> How to complete this task
Please transcribe the following records in full, exactly as given.

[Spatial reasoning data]
= = = =
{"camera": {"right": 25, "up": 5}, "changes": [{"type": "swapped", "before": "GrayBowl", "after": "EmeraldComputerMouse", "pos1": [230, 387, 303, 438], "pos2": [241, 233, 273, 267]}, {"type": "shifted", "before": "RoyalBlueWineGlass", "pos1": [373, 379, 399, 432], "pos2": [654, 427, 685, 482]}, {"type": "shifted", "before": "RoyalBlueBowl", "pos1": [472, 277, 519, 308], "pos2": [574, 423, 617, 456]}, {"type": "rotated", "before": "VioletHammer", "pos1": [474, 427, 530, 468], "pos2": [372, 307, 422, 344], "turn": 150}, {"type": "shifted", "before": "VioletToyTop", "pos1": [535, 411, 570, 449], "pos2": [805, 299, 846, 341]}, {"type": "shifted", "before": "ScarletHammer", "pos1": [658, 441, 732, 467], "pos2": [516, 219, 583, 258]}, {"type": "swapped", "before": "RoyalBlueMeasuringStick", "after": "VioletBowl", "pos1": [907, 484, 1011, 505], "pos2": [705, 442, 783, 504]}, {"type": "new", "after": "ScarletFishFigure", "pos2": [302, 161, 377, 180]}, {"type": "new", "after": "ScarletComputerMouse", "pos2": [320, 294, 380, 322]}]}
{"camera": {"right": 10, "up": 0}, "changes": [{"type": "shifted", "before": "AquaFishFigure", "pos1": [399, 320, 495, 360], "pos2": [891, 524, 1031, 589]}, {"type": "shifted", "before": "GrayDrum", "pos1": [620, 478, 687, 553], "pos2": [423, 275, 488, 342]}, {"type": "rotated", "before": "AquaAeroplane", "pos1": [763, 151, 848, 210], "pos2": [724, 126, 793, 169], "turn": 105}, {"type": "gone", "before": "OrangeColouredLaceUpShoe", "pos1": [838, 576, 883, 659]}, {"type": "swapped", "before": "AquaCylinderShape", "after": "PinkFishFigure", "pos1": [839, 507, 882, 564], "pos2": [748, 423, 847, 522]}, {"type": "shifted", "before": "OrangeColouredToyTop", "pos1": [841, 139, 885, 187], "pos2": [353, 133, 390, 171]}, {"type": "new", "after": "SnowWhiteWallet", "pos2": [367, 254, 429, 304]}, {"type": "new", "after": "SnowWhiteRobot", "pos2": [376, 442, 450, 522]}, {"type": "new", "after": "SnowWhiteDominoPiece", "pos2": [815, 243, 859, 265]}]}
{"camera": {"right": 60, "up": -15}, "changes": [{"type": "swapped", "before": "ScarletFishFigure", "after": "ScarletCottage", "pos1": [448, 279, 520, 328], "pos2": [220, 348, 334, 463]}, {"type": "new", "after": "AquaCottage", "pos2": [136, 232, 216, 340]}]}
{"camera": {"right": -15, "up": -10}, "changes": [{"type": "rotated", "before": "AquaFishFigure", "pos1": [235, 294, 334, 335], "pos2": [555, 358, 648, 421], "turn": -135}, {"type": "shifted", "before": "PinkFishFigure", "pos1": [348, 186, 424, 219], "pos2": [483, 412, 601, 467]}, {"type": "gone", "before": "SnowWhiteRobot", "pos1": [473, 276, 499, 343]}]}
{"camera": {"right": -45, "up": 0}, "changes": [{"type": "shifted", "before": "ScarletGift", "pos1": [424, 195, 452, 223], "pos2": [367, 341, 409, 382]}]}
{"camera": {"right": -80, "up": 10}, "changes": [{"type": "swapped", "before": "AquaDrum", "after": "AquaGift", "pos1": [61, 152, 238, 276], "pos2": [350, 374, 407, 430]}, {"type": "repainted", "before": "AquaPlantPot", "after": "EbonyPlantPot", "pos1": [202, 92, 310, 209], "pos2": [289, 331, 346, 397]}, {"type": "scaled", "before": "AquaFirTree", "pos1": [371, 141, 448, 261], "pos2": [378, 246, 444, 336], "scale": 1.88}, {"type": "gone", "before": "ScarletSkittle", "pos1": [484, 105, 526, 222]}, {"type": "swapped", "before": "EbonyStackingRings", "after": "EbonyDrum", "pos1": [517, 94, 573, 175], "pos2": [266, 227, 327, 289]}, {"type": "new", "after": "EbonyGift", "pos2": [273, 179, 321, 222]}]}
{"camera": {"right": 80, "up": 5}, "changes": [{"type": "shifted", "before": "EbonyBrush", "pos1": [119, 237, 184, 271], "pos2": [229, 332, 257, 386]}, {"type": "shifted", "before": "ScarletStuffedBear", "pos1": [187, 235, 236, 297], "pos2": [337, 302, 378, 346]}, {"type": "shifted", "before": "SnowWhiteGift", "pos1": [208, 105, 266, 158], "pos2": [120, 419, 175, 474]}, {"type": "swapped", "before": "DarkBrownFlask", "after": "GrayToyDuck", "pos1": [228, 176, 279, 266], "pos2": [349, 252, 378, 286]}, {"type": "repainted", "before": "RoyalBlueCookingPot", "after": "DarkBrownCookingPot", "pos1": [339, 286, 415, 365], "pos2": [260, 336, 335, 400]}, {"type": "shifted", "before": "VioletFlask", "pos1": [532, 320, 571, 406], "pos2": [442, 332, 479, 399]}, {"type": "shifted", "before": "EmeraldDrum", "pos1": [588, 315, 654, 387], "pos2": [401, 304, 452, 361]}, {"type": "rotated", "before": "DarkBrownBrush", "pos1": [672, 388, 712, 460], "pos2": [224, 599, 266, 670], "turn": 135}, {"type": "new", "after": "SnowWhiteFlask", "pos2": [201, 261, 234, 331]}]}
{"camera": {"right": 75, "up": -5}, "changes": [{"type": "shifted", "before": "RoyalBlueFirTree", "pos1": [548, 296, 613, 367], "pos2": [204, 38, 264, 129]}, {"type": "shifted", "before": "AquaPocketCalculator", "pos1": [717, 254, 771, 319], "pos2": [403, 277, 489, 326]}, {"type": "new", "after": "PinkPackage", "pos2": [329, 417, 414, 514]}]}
= = = =
> Answer space
{"camera": {"right": 25, "up": 5}, "changes": [{"type": "swapped", "before": "GrayBowl", "after": "EmeraldComputerMouse", "pos1": [230, 387, 303, 438], "pos2": [241, 233, 273, 267]}, {"type": "shifted", "before": "RoyalBlueWineGlass", "pos1": [373, 379, 399, 432], "pos2": [654, 427, 685, 482]}, {"type": "shifted", "before": "RoyalBlueBowl", "pos1": [472, 277, 519, 308], "pos2": [574, 423, 617, 456]}, {"type": "rotated", "before": "VioletHammer", "pos1": [474, 427, 530, 468], "pos2": [372, 307, 422, 344], "turn": 150}, {"type": "shifted", "before": "VioletToyTop", "pos1": [535, 411, 570, 449], "pos2": [805, 299, 846, 341]}, {"type": "shifted", "before": "ScarletHammer", "pos1": [658, 441, 732, 467], "pos2": [516, 219, 583, 258]}, {"type": "swapped", "before": "RoyalBlueMeasuringStick", "after": "VioletBowl", "pos1": [907, 484, 1011, 505], "pos2": [705, 442, 783, 504]}, {"type": "new", "after": "ScarletFishFigure", "pos2": [302, 161, 377, 180]}, {"type": "new", "after": "ScarletComputerMouse", "pos2": [320, 294, 380, 322]}]}
{"camera": {"right": 10, "up": 0}, "changes": [{"type": "shifted", "before": "AquaFishFigure", "pos1": [399, 320, 495, 360], "pos2": [891, 524, 1031, 589]}, {"type": "shifted", "before": "GrayDrum", "pos1": [620, 478, 687, 553], "pos2": [423, 275, 488, 342]}, {"type": "rotated", "before": "AquaAeroplane", "pos1": [763, 151, 848, 210], "pos2": [724, 126, 793, 169], "turn": 105}, {"type": "gone", "before": "OrangeColouredLaceUpShoe", "pos1": [838, 576, 883, 659]}, {"type": "swapped", "before": "AquaCylinderShape", "after": "PinkFishFigure", "pos1": [839, 507, 882, 564], "pos2": [748, 423, 847, 522]}, {"type": "shifted", "before": "OrangeColouredToyTop", "pos1": [841, 139, 885, 187], "pos2": [353, 133, 390, 171]}, {"type": "new", "after": "SnowWhiteWallet", "pos2": [367, 254, 429, 304]}, {"type": "new", "after": "SnowWhiteRobot", "pos2": [376, 442, 450, 522]}, {"type": "new", "after": "SnowWhiteDominoPiece", "pos2": [815, 243, 859, 265]}]}
{"camera": {"right": 60, "up": -15}, "changes": [{"type": "swapped", "before": "ScarletFishFigure", "after": "ScarletCottage", "pos1": [448, 279, 520, 328], "pos2": [220, 348, 334, 463]}, {"type": "new", "after": "AquaCottage", "pos2": [136, 232, 216, 340]}]}
{"camera": {"right": -15, "up": -10}, "changes": [{"type": "rotated", "before": "AquaFishFigure", "pos1": [235, 294, 334, 335], "pos2": [555, 358, 648, 421], "turn": -135}, {"type": "shifted", "before": "PinkFishFigure", "pos1": [348, 186, 424, 219], "pos2": [483, 412, 601, 467]}, {"type": "gone", "before": "SnowWhiteRobot", "pos1": [473, 276, 499, 343]}]}
{"camera": {"right": -45, "up": 0}, "changes": [{"type": "shifted", "before": "ScarletGift", "pos1": [424, 195, 452, 223], "pos2": [367, 341, 409, 382]}]}
{"camera": {"right": -80, "up": 10}, "changes": [{"type": "swapped", "before": "AquaDrum", "after": "AquaGift", "pos1": [61, 152, 238, 276], "pos2": [350, 374, 407, 430]}, {"type": "repainted", "before": "AquaPlantPot", "after": "EbonyPlantPot", "pos1": [202, 92, 310, 209], "pos2": [289, 331, 346, 397]}, {"type": "scaled", "before": "AquaFirTree", "pos1": [371, 141, 448, 261], "pos2": [378, 246, 444, 336], "scale": 1.88}, {"type": "gone", "before": "ScarletSkittle", "pos1": [484, 105, 526, 222]}, {"type": "swapped", "before": "EbonyStackingRings", "after": "EbonyDrum", "pos1": [517, 94, 573, 175], "pos2": [266, 227, 327, 289]}, {"type": "new", "after": "EbonyGift", "pos2": [273, 179, 321, 222]}]}
{"camera": {"right": 80, "up": 5}, "changes": [{"type": "shifted", "before": "EbonyBrush", "pos1": [119, 237, 184, 271], "pos2": [229, 332, 257, 386]}, {"type": "shifted", "before": "ScarletStuffedBear", "pos1": [187, 235, 236, 297], "pos2": [337, 302, 378, 346]}, {"type": "shifted", "before": "SnowWhiteGift", "pos1": [208, 105, 266, 158], "pos2": [120, 419, 175, 474]}, {"type": "swapped", "before": "DarkBrownFlask", "after": "GrayToyDuck", "pos1": [228, 176, 279, 266], "pos2": [349, 252, 378, 286]}, {"type": "repainted", "before": "RoyalBlueCookingPot", "after": "DarkBrownCookingPot", "pos1": [339, 286, 415, 365], "pos2": [260, 336, 335, 400]}, {"type": "shifted", "before": "VioletFlask", "pos1": [532, 320, 571, 406], "pos2": [442, 332, 479, 399]}, {"type": "shifted", "before": "EmeraldDrum", "pos1": [588, 315, 654, 387], "pos2": [401, 304, 452, 361]}, {"type": "rotated", "before": "DarkBrownBrush", "pos1": [672, 388, 712, 460], "pos2": [224, 599, 266, 670], "turn": 135}, {"type": "new", "after": "SnowWhiteFlask", "pos2": [201, 261, 234, 331]}]}
{"camera": {"right": 75, "up": -5}, "changes": [{"type": "shifted", "before": "RoyalBlueFirTree", "pos1": [548, 296, 613, 367], "pos2": [204, 38, 264, 129]}, {"type": "shifted", "before": "AquaPocketCalculator", "pos1": [717, 254, 771, 319], "pos2": [403, 277, 489, 326]}, {"type": "new", "after": "PinkPackage", "pos2": [329, 417, 414, 514]}]}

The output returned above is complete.